Instructions for the task:
Once the images are removed, repeat all of the entries exactly.

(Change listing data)
━━━━━━━━━━
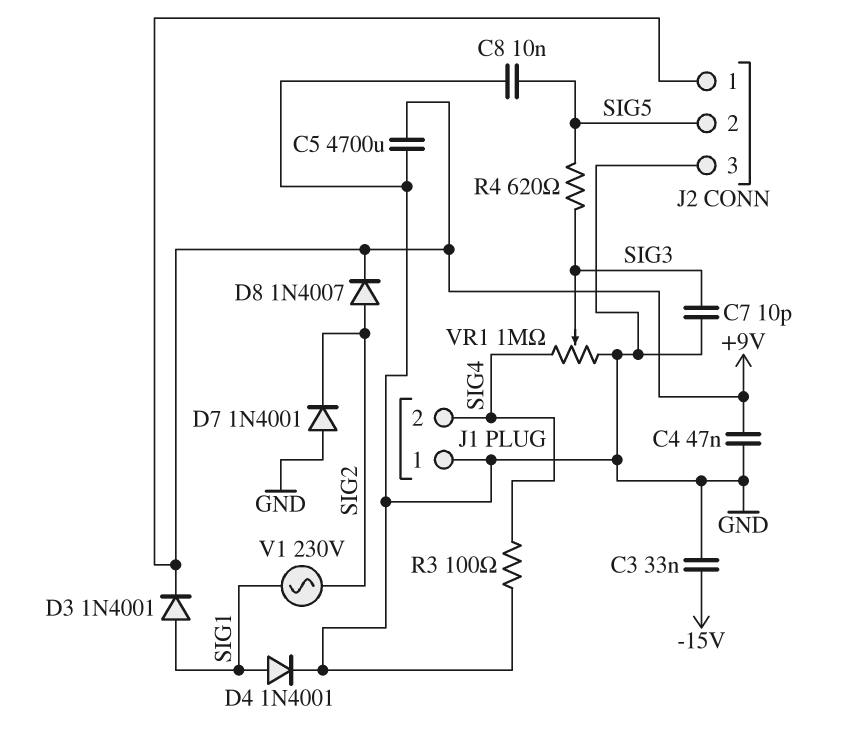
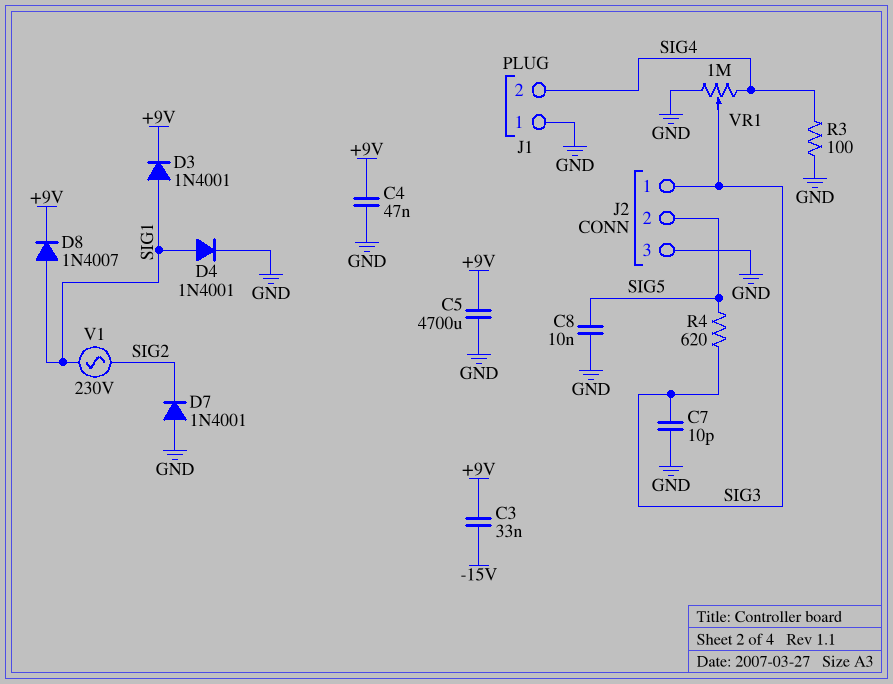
C3: 33nF (-15V, GND) -> 33nF (+9V, -15V)
D8: diode 1N4007 (A SIG2, K +9V) -> diode 1N4007 (A SIG1, K +9V)
J2 pin 1: +9V -> SIG3

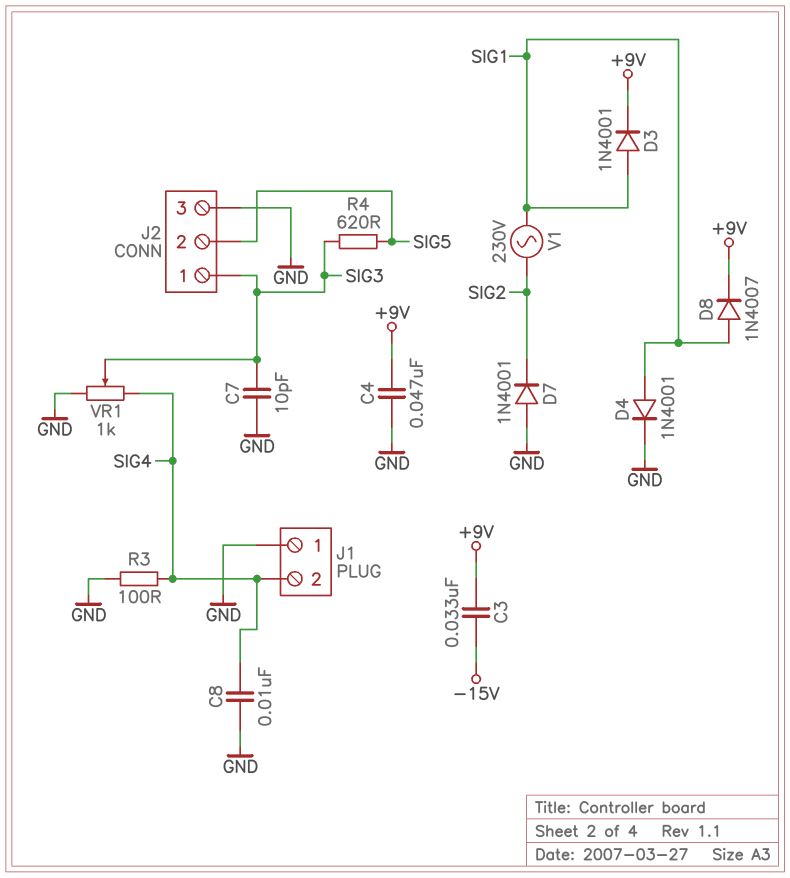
C5: 4700uF (+9V, GND) -> none
C8: 10nF (GND, SIG5) -> 10nF (GND, SIG4)
VR1: 1M (GND, SIG4, wiper SIG3) -> 1k (GND, SIG4, wiper SIG3)

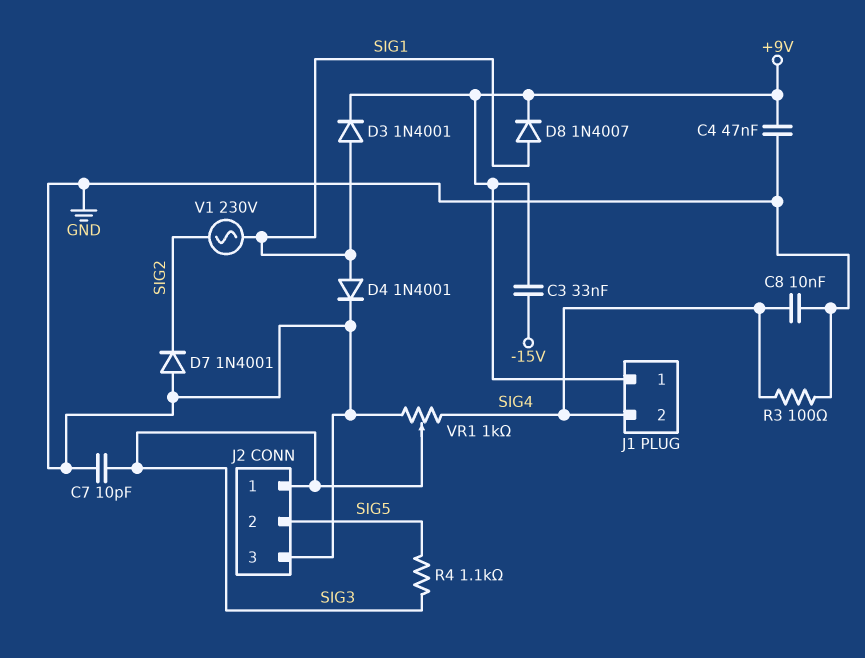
J1 pin 1: GND -> +9V
R4: 620 (SIG3, SIG5) -> 1.1k (SIG3, SIG5)

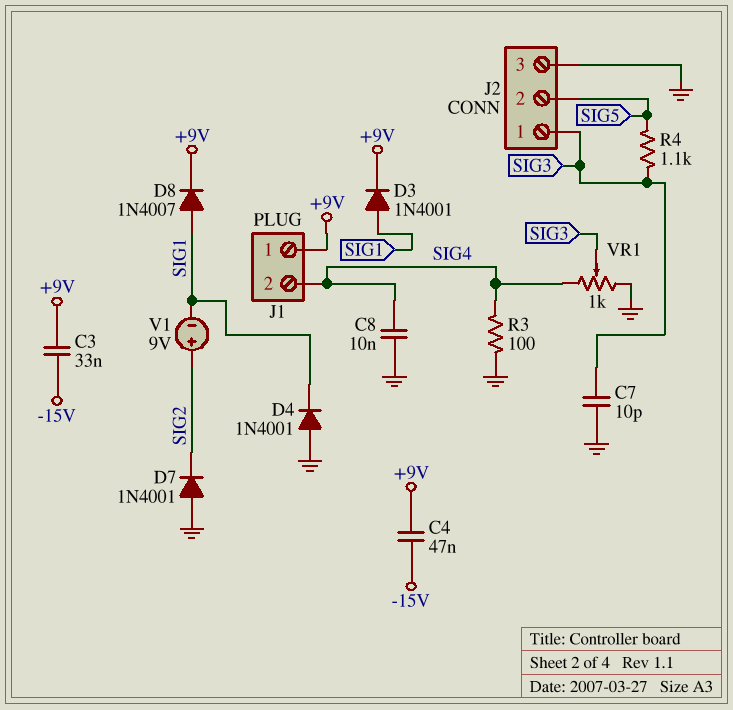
C4: 47nF (+9V, GND) -> 47nF (+9V, -15V)
D4: diode 1N4001 (A SIG1, K GND) -> diode 1N4001 (A GND, K SIG1)
V1: AC 230V (SIG1, SIG2) -> 9V (plus SIG2, minus SIG1)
━━━━━━━━━━
Answer for this exercise:
C3: 33nF (-15V, GND) -> 33nF (+9V, -15V)
D8: diode 1N4007 (A SIG2, K +9V) -> diode 1N4007 (A SIG1, K +9V)
J2 pin 1: +9V -> SIG3

C5: 4700uF (+9V, GND) -> none
C8: 10nF (GND, SIG5) -> 10nF (GND, SIG4)
VR1: 1M (GND, SIG4, wiper SIG3) -> 1k (GND, SIG4, wiper SIG3)

J1 pin 1: GND -> +9V
R4: 620 (SIG3, SIG5) -> 1.1k (SIG3, SIG5)

C4: 47nF (+9V, GND) -> 47nF (+9V, -15V)
D4: diode 1N4001 (A SIG1, K GND) -> diode 1N4001 (A GND, K SIG1)
V1: AC 230V (SIG1, SIG2) -> 9V (plus SIG2, minus SIG1)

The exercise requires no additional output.